▸ **The problem**
Go through the listing beneath this task and return every line that carries the string "brown".

▸ **Data to use**
=== Section Start ===

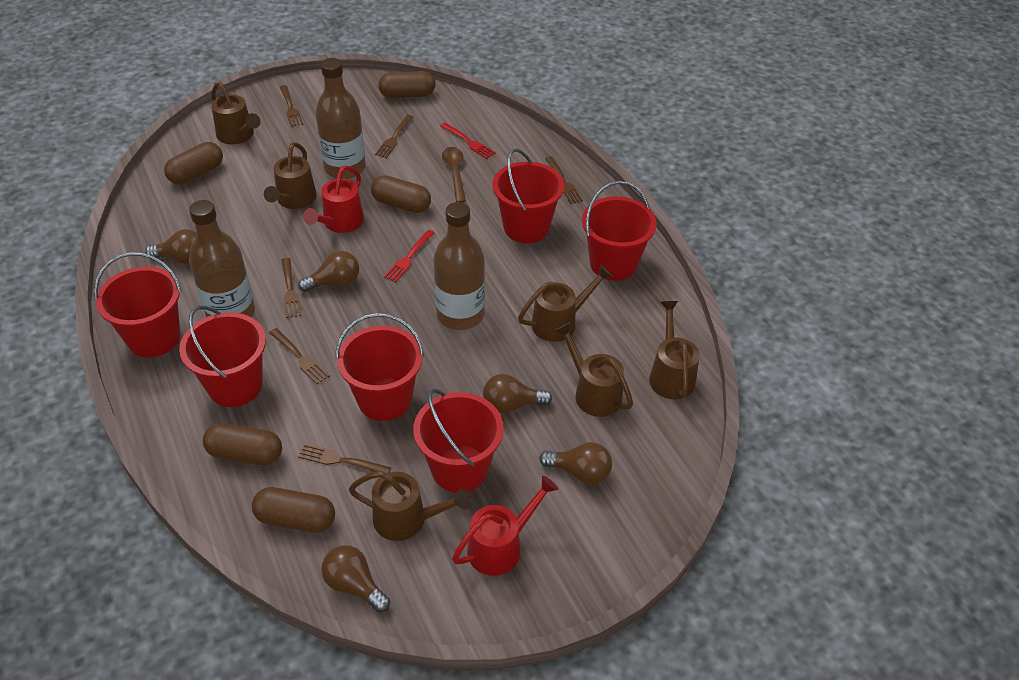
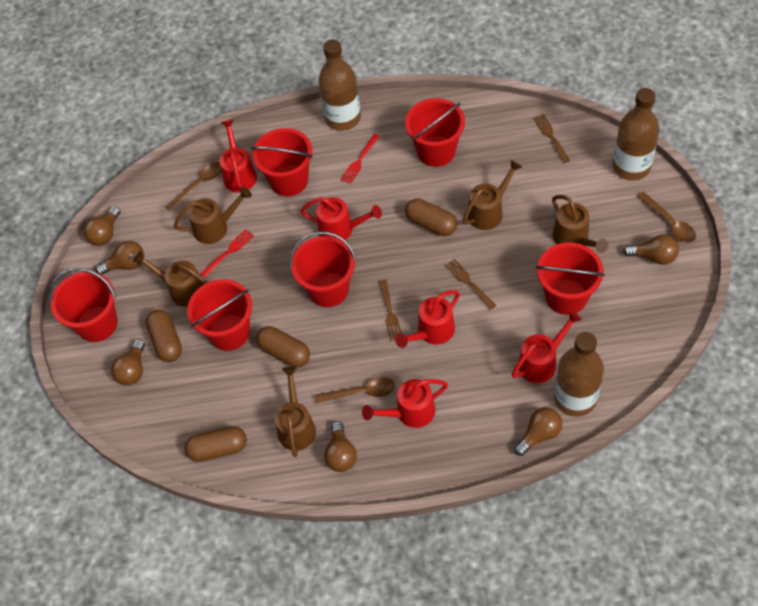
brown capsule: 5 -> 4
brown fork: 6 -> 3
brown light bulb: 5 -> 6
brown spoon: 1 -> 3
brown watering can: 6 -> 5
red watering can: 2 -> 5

=== Section End ===

▸ **Completed exercise**
brown capsule: 5 -> 4
brown fork: 6 -> 3
brown light bulb: 5 -> 6
brown spoon: 1 -> 3
brown watering can: 6 -> 5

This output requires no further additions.